----- STORED DATA
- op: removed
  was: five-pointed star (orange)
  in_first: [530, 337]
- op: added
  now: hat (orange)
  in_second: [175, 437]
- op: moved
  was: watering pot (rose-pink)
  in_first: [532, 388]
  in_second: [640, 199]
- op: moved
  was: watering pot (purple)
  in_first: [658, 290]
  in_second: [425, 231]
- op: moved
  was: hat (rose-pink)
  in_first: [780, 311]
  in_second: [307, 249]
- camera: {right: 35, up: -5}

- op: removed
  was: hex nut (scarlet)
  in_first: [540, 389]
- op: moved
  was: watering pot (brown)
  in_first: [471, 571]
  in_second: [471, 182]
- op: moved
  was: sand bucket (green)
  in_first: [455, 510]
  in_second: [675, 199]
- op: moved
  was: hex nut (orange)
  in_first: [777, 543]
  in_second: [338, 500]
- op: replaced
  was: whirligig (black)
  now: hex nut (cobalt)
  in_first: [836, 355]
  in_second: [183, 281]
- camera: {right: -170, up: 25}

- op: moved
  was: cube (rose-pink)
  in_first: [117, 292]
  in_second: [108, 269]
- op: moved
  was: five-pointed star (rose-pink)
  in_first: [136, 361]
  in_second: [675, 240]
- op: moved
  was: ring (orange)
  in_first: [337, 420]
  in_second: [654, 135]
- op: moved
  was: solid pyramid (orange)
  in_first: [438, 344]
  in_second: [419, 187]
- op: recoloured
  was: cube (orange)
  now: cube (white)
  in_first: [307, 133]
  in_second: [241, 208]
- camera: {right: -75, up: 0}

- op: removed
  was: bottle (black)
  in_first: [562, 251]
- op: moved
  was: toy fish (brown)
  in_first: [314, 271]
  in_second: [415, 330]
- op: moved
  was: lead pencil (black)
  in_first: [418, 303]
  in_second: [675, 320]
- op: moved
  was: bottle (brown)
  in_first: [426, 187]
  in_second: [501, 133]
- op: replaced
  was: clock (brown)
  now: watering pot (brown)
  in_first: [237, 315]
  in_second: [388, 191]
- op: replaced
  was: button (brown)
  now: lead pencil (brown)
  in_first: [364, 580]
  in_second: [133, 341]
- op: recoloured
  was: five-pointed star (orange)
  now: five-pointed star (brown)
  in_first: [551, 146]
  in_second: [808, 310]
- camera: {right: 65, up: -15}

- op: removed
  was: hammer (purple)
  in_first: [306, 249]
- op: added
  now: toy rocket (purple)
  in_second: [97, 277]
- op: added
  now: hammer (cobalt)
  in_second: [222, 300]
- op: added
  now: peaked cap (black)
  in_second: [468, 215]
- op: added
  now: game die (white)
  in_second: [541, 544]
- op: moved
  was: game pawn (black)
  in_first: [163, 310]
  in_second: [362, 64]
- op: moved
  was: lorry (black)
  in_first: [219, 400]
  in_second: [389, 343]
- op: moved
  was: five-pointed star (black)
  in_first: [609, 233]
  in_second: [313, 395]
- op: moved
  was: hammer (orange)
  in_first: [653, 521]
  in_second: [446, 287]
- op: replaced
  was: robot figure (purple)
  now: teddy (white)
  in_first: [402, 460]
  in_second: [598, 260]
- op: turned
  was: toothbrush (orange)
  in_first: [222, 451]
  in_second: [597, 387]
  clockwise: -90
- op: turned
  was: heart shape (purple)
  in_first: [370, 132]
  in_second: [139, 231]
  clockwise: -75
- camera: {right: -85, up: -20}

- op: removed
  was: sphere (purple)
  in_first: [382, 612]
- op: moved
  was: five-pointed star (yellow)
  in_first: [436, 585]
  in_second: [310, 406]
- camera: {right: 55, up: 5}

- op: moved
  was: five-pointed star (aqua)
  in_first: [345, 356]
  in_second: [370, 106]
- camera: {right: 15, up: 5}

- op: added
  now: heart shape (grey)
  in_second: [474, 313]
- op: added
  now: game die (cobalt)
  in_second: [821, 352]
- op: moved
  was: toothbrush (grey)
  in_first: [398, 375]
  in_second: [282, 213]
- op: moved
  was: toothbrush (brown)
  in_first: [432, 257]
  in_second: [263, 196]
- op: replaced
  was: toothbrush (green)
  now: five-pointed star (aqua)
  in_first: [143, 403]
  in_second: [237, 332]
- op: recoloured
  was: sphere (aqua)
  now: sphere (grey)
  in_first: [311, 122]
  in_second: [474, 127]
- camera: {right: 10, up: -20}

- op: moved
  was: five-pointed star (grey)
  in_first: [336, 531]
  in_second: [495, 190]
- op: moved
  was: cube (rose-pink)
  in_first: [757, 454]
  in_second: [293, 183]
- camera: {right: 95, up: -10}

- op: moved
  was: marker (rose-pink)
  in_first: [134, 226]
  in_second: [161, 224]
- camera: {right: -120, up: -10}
----------
■ **EXERCISE BRIEF**
Retype every line of the data, keeping each one exactly as it is.

■ **RESULT OF THE TASK**
- op: removed
  was: five-pointed star (orange)
  in_first: [530, 337]
- op: added
  now: hat (orange)
  in_second: [175, 437]
- op: moved
  was: watering pot (rose-pink)
  in_first: [532, 388]
  in_second: [640, 199]
- op: moved
  was: watering pot (purple)
  in_first: [658, 290]
  in_second: [425, 231]
- op: moved
  was: hat (rose-pink)
  in_first: [780, 311]
  in_second: [307, 249]
- camera: {right: 35, up: -5}

- op: removed
  was: hex nut (scarlet)
  in_first: [540, 389]
- op: moved
  was: watering pot (brown)
  in_first: [471, 571]
  in_second: [471, 182]
- op: moved
  was: sand bucket (green)
  in_first: [455, 510]
  in_second: [675, 199]
- op: moved
  was: hex nut (orange)
  in_first: [777, 543]
  in_second: [338, 500]
- op: replaced
  was: whirligig (black)
  now: hex nut (cobalt)
  in_first: [836, 355]
  in_second: [183, 281]
- camera: {right: -170, up: 25}

- op: moved
  was: cube (rose-pink)
  in_first: [117, 292]
  in_second: [108, 269]
- op: moved
  was: five-pointed star (rose-pink)
  in_first: [136, 361]
  in_second: [675, 240]
- op: moved
  was: ring (orange)
  in_first: [337, 420]
  in_second: [654, 135]
- op: moved
  was: solid pyramid (orange)
  in_first: [438, 344]
  in_second: [419, 187]
- op: recoloured
  was: cube (orange)
  now: cube (white)
  in_first: [307, 133]
  in_second: [241, 208]
- camera: {right: -75, up: 0}

- op: removed
  was: bottle (black)
  in_first: [562, 251]
- op: moved
  was: toy fish (brown)
  in_first: [314, 271]
  in_second: [415, 330]
- op: moved
  was: lead pencil (black)
  in_first: [418, 303]
  in_second: [675, 320]
- op: moved
  was: bottle (brown)
  in_first: [426, 187]
  in_second: [501, 133]
- op: replaced
  was: clock (brown)
  now: watering pot (brown)
  in_first: [237, 315]
  in_second: [388, 191]
- op: replaced
  was: button (brown)
  now: lead pencil (brown)
  in_first: [364, 580]
  in_second: [133, 341]
- op: recoloured
  was: five-pointed star (orange)
  now: five-pointed star (brown)
  in_first: [551, 146]
  in_second: [808, 310]
- camera: {right: 65, up: -15}

- op: removed
  was: hammer (purple)
  in_first: [306, 249]
- op: added
  now: toy rocket (purple)
  in_second: [97, 277]
- op: added
  now: hammer (cobalt)
  in_second: [222, 300]
- op: added
  now: peaked cap (black)
  in_second: [468, 215]
- op: added
  now: game die (white)
  in_second: [541, 544]
- op: moved
  was: game pawn (black)
  in_first: [163, 310]
  in_second: [362, 64]
- op: moved
  was: lorry (black)
  in_first: [219, 400]
  in_second: [389, 343]
- op: moved
  was: five-pointed star (black)
  in_first: [609, 233]
  in_second: [313, 395]
- op: moved
  was: hammer (orange)
  in_first: [653, 521]
  in_second: [446, 287]
- op: replaced
  was: robot figure (purple)
  now: teddy (white)
  in_first: [402, 460]
  in_second: [598, 260]
- op: turned
  was: toothbrush (orange)
  in_first: [222, 451]
  in_second: [597, 387]
  clockwise: -90
- op: turned
  was: heart shape (purple)
  in_first: [370, 132]
  in_second: [139, 231]
  clockwise: -75
- camera: {right: -85, up: -20}

- op: removed
  was: sphere (purple)
  in_first: [382, 612]
- op: moved
  was: five-pointed star (yellow)
  in_first: [436, 585]
  in_second: [310, 406]
- camera: {right: 55, up: 5}

- op: moved
  was: five-pointed star (aqua)
  in_first: [345, 356]
  in_second: [370, 106]
- camera: {right: 15, up: 5}

- op: added
  now: heart shape (grey)
  in_second: [474, 313]
- op: added
  now: game die (cobalt)
  in_second: [821, 352]
- op: moved
  was: toothbrush (grey)
  in_first: [398, 375]
  in_second: [282, 213]
- op: moved
  was: toothbrush (brown)
  in_first: [432, 257]
  in_second: [263, 196]
- op: replaced
  was: toothbrush (green)
  now: five-pointed star (aqua)
  in_first: [143, 403]
  in_second: [237, 332]
- op: recoloured
  was: sphere (aqua)
  now: sphere (grey)
  in_first: [311, 122]
  in_second: [474, 127]
- camera: {right: 10, up: -20}

- op: moved
  was: five-pointed star (grey)
  in_first: [336, 531]
  in_second: [495, 190]
- op: moved
  was: cube (rose-pink)
  in_first: [757, 454]
  in_second: [293, 183]
- camera: {right: 95, up: -10}

- op: moved
  was: marker (rose-pink)
  in_first: [134, 226]
  in_second: [161, 224]
- camera: {right: -120, up: -10}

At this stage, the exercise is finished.